** Opening Records block **
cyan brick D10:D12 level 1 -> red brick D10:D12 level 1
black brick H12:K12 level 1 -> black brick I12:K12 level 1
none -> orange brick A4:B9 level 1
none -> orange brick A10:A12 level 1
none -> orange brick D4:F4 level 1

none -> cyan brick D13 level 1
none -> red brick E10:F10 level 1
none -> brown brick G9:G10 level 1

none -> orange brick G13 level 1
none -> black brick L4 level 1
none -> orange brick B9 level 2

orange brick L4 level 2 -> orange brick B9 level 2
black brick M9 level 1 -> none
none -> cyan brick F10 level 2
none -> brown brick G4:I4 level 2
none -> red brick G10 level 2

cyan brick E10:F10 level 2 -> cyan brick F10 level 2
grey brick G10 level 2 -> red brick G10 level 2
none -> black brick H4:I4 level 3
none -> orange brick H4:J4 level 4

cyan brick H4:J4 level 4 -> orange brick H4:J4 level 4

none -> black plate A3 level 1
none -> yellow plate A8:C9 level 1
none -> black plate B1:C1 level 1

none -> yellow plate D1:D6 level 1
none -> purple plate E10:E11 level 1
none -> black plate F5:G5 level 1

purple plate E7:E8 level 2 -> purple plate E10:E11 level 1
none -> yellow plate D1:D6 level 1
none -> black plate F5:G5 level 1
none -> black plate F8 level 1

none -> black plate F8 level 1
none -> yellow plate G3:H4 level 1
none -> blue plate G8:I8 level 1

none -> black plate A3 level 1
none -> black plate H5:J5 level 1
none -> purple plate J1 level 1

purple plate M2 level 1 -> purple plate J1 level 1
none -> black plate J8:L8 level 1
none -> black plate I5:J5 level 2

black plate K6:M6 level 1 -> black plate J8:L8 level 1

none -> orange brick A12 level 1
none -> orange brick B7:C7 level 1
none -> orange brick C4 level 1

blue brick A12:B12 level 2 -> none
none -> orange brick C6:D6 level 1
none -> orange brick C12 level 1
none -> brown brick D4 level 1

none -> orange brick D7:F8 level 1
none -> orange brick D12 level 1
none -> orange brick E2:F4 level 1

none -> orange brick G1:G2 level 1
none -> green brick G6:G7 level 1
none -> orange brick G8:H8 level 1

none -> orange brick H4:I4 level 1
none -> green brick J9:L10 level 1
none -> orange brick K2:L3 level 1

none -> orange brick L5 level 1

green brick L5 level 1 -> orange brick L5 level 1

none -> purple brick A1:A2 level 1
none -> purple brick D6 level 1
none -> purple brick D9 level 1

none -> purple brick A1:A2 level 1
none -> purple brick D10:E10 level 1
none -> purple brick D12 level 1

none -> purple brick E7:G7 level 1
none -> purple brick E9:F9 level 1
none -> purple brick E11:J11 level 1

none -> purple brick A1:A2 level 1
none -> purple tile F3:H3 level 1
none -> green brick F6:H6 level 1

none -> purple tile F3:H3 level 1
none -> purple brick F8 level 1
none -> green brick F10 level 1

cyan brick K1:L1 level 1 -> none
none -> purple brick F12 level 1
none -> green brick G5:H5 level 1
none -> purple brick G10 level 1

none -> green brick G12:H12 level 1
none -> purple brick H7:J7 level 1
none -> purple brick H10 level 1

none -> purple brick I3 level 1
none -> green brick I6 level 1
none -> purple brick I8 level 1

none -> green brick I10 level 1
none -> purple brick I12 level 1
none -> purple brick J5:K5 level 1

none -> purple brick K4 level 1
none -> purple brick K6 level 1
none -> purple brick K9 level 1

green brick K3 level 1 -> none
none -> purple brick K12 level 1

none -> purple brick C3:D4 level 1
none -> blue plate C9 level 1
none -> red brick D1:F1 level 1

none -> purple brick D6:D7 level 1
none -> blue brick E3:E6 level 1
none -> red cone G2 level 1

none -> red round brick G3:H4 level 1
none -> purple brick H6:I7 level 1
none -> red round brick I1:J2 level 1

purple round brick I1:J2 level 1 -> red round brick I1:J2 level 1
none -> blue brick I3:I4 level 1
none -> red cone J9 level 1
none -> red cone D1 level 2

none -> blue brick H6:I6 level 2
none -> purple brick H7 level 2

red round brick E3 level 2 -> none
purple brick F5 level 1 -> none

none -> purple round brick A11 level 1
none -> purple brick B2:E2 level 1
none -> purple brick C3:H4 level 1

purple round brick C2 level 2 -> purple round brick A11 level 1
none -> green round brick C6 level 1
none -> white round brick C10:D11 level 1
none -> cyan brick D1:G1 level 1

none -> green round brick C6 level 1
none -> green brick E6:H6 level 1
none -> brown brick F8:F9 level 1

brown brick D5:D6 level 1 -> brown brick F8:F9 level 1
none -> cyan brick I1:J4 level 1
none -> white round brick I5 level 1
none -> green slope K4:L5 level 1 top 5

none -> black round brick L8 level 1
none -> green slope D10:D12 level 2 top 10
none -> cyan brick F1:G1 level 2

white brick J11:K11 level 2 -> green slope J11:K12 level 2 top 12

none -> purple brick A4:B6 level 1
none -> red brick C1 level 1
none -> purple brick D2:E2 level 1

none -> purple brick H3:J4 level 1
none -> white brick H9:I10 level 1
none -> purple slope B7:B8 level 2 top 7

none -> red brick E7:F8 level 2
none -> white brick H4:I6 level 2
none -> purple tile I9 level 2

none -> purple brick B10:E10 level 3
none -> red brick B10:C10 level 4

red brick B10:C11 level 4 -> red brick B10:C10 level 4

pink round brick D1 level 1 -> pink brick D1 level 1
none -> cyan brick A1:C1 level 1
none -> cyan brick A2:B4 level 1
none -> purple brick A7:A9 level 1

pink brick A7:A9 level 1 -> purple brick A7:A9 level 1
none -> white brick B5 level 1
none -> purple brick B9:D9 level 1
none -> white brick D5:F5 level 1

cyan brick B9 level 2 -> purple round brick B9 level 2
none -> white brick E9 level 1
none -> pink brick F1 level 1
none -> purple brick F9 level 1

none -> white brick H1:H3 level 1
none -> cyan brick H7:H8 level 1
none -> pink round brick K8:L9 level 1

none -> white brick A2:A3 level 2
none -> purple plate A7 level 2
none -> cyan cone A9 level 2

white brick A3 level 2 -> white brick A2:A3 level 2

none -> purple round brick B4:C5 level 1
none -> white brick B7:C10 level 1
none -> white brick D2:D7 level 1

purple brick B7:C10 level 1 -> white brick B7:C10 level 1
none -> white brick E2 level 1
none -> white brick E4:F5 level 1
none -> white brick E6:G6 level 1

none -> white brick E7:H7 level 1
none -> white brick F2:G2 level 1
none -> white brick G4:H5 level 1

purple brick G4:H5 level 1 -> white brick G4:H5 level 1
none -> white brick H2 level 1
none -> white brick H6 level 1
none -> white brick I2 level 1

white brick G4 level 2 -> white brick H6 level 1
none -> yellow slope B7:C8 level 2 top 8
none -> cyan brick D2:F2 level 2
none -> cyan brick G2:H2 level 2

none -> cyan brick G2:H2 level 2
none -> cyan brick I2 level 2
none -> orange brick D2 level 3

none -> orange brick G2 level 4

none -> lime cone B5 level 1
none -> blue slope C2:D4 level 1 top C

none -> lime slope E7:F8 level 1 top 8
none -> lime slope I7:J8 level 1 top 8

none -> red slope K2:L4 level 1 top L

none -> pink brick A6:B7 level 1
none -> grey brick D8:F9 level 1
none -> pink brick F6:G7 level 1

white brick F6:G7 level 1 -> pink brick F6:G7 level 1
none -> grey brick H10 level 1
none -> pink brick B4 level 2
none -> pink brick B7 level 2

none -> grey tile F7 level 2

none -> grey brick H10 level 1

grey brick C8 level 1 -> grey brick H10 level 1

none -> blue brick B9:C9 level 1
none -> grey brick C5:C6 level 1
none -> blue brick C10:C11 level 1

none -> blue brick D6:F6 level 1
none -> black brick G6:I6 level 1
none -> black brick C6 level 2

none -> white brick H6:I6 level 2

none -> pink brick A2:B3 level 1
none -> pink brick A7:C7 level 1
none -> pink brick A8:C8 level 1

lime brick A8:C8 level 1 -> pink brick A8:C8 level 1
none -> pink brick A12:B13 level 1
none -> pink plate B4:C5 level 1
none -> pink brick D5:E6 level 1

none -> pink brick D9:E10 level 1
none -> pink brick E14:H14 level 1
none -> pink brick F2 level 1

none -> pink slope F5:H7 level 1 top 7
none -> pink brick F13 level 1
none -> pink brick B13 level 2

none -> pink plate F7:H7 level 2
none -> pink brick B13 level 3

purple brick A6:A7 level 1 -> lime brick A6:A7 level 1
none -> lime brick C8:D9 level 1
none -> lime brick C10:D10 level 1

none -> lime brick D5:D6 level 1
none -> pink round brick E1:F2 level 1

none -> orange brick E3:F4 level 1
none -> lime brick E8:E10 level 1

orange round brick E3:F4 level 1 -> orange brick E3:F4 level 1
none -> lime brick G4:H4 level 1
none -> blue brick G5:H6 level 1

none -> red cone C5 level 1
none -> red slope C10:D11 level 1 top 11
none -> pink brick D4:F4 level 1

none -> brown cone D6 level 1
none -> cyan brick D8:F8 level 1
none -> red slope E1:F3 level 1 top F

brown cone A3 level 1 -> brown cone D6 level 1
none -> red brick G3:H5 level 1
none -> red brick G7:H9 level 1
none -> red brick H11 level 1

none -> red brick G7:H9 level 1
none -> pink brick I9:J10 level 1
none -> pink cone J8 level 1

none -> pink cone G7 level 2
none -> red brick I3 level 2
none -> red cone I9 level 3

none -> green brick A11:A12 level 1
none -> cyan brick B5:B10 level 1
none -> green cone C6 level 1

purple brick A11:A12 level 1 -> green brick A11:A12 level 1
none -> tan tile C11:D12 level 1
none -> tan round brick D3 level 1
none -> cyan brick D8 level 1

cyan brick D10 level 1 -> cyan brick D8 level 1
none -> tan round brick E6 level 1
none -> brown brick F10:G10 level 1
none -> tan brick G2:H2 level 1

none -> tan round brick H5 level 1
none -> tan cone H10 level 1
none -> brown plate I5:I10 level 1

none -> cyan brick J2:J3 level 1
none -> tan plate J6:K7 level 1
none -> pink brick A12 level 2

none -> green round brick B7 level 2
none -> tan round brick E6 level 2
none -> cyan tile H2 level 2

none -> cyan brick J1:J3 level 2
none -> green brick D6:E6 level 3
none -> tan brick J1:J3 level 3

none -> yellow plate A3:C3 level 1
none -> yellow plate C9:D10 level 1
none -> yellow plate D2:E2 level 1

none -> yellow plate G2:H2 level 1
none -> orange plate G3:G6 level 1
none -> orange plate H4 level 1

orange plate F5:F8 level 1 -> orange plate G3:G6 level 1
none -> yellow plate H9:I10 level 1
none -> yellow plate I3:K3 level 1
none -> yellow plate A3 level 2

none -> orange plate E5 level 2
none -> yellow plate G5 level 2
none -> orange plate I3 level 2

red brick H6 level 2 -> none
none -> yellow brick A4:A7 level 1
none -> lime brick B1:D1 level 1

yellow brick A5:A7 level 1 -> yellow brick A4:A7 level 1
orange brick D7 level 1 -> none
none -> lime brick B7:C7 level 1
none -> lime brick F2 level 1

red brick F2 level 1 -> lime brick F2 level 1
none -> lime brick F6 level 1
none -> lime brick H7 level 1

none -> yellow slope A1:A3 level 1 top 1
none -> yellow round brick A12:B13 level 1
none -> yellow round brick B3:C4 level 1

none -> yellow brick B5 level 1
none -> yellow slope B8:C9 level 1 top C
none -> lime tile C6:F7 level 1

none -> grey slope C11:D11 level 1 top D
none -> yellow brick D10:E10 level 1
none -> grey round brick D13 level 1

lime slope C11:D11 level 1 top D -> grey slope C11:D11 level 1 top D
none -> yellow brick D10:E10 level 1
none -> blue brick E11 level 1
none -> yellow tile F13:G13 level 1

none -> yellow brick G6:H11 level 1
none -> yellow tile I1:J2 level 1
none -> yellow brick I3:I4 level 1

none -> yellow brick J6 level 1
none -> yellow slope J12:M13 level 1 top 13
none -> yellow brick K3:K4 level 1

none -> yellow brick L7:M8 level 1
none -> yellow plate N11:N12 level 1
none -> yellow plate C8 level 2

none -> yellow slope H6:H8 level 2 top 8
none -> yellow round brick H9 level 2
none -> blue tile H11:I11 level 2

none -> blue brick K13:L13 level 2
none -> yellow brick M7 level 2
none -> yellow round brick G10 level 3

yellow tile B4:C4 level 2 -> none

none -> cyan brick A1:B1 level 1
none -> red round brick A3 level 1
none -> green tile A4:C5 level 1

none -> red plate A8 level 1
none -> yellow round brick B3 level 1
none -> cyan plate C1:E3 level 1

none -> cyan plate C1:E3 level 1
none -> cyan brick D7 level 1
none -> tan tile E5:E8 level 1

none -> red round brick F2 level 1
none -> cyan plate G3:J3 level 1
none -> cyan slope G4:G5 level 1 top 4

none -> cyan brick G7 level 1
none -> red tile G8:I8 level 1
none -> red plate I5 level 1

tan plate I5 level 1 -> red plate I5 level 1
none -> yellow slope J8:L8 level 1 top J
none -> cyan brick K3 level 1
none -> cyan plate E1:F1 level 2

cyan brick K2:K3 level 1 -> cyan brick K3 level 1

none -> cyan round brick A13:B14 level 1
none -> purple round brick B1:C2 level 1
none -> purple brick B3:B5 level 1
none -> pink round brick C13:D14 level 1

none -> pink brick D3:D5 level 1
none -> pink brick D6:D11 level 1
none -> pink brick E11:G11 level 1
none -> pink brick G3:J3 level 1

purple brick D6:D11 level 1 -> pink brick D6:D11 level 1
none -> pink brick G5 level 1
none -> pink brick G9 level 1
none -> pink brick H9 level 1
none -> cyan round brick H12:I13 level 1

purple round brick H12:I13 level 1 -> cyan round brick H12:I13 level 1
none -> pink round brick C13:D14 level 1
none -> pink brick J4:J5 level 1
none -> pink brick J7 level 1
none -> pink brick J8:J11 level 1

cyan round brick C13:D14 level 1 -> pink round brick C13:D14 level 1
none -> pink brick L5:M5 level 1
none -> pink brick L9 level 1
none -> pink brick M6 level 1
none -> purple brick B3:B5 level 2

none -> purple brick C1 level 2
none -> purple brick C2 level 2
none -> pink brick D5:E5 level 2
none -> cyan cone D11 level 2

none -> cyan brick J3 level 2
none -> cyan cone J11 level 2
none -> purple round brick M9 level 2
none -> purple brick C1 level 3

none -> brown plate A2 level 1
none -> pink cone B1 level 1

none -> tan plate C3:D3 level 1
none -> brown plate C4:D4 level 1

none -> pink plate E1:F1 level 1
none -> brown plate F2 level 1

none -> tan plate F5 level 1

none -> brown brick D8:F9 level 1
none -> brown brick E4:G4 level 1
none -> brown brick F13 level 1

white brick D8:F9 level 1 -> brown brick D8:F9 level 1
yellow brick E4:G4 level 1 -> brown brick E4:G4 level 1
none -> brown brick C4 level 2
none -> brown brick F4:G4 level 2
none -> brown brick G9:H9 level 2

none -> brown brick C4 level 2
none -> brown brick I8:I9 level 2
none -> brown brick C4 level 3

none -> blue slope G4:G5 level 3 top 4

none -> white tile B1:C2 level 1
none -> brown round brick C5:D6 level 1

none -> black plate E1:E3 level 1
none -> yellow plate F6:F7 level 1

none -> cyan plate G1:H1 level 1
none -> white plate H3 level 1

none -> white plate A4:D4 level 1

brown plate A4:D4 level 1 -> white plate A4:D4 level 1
** Closing Records block **
▶ [Exercise instructions]
Please copy out each line of the data in which the word "grey" occurs.

▶ [Result]
grey brick G10 level 2 -> red brick G10 level 2
none -> grey brick D8:F9 level 1
none -> grey brick H10 level 1
none -> grey tile F7 level 2
none -> grey brick H10 level 1
grey brick C8 level 1 -> grey brick H10 level 1
none -> grey brick C5:C6 level 1
none -> grey slope C11:D11 level 1 top D
none -> grey round brick D13 level 1
lime slope C11:D11 level 1 top D -> grey slope C11:D11 level 1 top D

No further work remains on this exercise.